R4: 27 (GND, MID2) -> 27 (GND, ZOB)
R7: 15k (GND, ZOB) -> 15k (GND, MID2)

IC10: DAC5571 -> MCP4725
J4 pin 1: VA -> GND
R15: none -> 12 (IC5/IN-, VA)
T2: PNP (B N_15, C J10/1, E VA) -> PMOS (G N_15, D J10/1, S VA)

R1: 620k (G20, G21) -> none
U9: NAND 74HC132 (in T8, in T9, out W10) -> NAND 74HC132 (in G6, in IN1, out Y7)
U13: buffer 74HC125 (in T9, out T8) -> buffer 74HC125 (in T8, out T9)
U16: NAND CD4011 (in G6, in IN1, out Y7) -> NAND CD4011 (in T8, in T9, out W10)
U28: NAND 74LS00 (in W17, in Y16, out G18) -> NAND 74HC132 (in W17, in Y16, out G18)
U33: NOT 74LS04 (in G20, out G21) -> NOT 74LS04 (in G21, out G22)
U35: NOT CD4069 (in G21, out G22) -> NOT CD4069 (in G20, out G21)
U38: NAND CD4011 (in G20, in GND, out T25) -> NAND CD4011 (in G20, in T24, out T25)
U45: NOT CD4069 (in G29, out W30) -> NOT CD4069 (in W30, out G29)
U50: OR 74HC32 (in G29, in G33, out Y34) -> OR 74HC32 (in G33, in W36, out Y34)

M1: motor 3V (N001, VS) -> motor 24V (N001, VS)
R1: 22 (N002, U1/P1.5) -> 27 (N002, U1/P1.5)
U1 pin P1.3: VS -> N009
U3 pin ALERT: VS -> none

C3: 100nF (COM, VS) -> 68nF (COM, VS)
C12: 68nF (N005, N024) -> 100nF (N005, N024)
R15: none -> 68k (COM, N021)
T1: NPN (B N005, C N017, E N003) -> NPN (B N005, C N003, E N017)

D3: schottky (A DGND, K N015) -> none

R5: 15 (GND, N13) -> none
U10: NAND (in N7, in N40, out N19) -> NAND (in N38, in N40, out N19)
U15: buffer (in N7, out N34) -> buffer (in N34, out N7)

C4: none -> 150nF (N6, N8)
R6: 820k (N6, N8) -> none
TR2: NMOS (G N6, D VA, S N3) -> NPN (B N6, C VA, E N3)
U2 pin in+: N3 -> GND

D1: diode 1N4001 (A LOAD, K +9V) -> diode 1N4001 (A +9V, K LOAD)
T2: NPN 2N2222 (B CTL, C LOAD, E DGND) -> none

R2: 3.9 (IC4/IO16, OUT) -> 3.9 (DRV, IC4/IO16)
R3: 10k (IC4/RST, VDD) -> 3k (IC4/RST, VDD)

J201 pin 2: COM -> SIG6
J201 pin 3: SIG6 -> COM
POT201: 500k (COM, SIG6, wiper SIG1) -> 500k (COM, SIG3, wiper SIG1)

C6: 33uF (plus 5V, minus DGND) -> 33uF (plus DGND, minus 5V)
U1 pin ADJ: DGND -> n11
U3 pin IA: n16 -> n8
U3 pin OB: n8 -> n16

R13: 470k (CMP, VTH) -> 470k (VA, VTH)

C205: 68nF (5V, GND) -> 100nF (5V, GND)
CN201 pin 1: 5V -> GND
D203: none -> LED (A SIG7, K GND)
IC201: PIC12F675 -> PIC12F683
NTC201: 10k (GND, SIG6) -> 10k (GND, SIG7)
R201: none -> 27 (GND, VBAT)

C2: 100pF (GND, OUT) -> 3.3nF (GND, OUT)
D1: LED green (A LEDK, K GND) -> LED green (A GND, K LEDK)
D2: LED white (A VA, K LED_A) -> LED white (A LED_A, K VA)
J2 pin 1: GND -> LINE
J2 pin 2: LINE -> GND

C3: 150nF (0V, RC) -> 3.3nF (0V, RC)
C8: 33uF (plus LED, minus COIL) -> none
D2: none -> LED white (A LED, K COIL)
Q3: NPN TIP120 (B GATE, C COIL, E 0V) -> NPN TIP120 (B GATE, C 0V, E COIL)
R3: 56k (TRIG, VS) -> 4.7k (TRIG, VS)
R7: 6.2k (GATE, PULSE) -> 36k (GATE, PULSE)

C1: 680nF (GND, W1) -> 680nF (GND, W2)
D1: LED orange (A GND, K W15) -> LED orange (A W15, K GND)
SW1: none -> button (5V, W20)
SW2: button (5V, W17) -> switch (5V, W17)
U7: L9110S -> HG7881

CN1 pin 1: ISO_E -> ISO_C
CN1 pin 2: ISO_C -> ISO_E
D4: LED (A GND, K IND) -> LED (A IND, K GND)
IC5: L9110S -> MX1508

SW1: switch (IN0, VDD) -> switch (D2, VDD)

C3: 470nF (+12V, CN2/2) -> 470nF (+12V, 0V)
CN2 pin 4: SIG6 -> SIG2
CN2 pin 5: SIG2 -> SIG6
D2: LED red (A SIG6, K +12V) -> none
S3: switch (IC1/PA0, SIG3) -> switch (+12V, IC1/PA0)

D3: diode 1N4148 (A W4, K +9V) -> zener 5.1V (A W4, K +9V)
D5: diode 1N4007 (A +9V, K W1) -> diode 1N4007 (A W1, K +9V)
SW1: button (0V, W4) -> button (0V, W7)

• INSTRUCTIONS TO FOLLOW
Print out every record, character for character.

• TASK RESULT
R4: 27 (GND, MID2) -> 27 (GND, ZOB)
R7: 15k (GND, ZOB) -> 15k (GND, MID2)

IC10: DAC5571 -> MCP4725
J4 pin 1: VA -> GND
R15: none -> 12 (IC5/IN-, VA)
T2: PNP (B N_15, C J10/1, E VA) -> PMOS (G N_15, D J10/1, S VA)

R1: 620k (G20, G21) -> none
U9: NAND 74HC132 (in T8, in T9, out W10) -> NAND 74HC132 (in G6, in IN1, out Y7)
U13: buffer 74HC125 (in T9, out T8) -> buffer 74HC125 (in T8, out T9)
U16: NAND CD4011 (in G6, in IN1, out Y7) -> NAND CD4011 (in T8, in T9, out W10)
U28: NAND 74LS00 (in W17, in Y16, out G18) -> NAND 74HC132 (in W17, in Y16, out G18)
U33: NOT 74LS04 (in G20, out G21) -> NOT 74LS04 (in G21, out G22)
U35: NOT CD4069 (in G21, out G22) -> NOT CD4069 (in G20, out G21)
U38: NAND CD4011 (in G20, in GND, out T25) -> NAND CD4011 (in G20, in T24, out T25)
U45: NOT CD4069 (in G29, out W30) -> NOT CD4069 (in W30, out G29)
U50: OR 74HC32 (in G29, in G33, out Y34) -> OR 74HC32 (in G33, in W36, out Y34)

M1: motor 3V (N001, VS) -> motor 24V (N001, VS)
R1: 22 (N002, U1/P1.5) -> 27 (N002, U1/P1.5)
U1 pin P1.3: VS -> N009
U3 pin ALERT: VS -> none

C3: 100nF (COM, VS) -> 68nF (COM, VS)
C12: 68nF (N005, N024) -> 100nF (N005, N024)
R15: none -> 68k (COM, N021)
T1: NPN (B N005, C N017, E N003) -> NPN (B N005, C N003, E N017)

D3: schottky (A DGND, K N015) -> none

R5: 15 (GND, N13) -> none
U10: NAND (in N7, in N40, out N19) -> NAND (in N38, in N40, out N19)
U15: buffer (in N7, out N34) -> buffer (in N34, out N7)

C4: none -> 150nF (N6, N8)
R6: 820k (N6, N8) -> none
TR2: NMOS (G N6, D VA, S N3) -> NPN (B N6, C VA, E N3)
U2 pin in+: N3 -> GND

D1: diode 1N4001 (A LOAD, K +9V) -> diode 1N4001 (A +9V, K LOAD)
T2: NPN 2N2222 (B CTL, C LOAD, E DGND) -> none

R2: 3.9 (IC4/IO16, OUT) -> 3.9 (DRV, IC4/IO16)
R3: 10k (IC4/RST, VDD) -> 3k (IC4/RST, VDD)

J201 pin 2: COM -> SIG6
J201 pin 3: SIG6 -> COM
POT201: 500k (COM, SIG6, wiper SIG1) -> 500k (COM, SIG3, wiper SIG1)

C6: 33uF (plus 5V, minus DGND) -> 33uF (plus DGND, minus 5V)
U1 pin ADJ: DGND -> n11
U3 pin IA: n16 -> n8
U3 pin OB: n8 -> n16

R13: 470k (CMP, VTH) -> 470k (VA, VTH)

C205: 68nF (5V, GND) -> 100nF (5V, GND)
CN201 pin 1: 5V -> GND
D203: none -> LED (A SIG7, K GND)
IC201: PIC12F675 -> PIC12F683
NTC201: 10k (GND, SIG6) -> 10k (GND, SIG7)
R201: none -> 27 (GND, VBAT)

C2: 100pF (GND, OUT) -> 3.3nF (GND, OUT)
D1: LED green (A LEDK, K GND) -> LED green (A GND, K LEDK)
D2: LED white (A VA, K LED_A) -> LED white (A LED_A, K VA)
J2 pin 1: GND -> LINE
J2 pin 2: LINE -> GND

C3: 150nF (0V, RC) -> 3.3nF (0V, RC)
C8: 33uF (plus LED, minus COIL) -> none
D2: none -> LED white (A LED, K COIL)
Q3: NPN TIP120 (B GATE, C COIL, E 0V) -> NPN TIP120 (B GATE, C 0V, E COIL)
R3: 56k (TRIG, VS) -> 4.7k (TRIG, VS)
R7: 6.2k (GATE, PULSE) -> 36k (GATE, PULSE)

C1: 680nF (GND, W1) -> 680nF (GND, W2)
D1: LED orange (A GND, K W15) -> LED orange (A W15, K GND)
SW1: none -> button (5V, W20)
SW2: button (5V, W17) -> switch (5V, W17)
U7: L9110S -> HG7881

CN1 pin 1: ISO_E -> ISO_C
CN1 pin 2: ISO_C -> ISO_E
D4: LED (A GND, K IND) -> LED (A IND, K GND)
IC5: L9110S -> MX1508

SW1: switch (IN0, VDD) -> switch (D2, VDD)

C3: 470nF (+12V, CN2/2) -> 470nF (+12V, 0V)
CN2 pin 4: SIG6 -> SIG2
CN2 pin 5: SIG2 -> SIG6
D2: LED red (A SIG6, K +12V) -> none
S3: switch (IC1/PA0, SIG3) -> switch (+12V, IC1/PA0)

D3: diode 1N4148 (A W4, K +9V) -> zener 5.1V (A W4, K +9V)
D5: diode 1N4007 (A +9V, K W1) -> diode 1N4007 (A W1, K +9V)
SW1: button (0V, W4) -> button (0V, W7)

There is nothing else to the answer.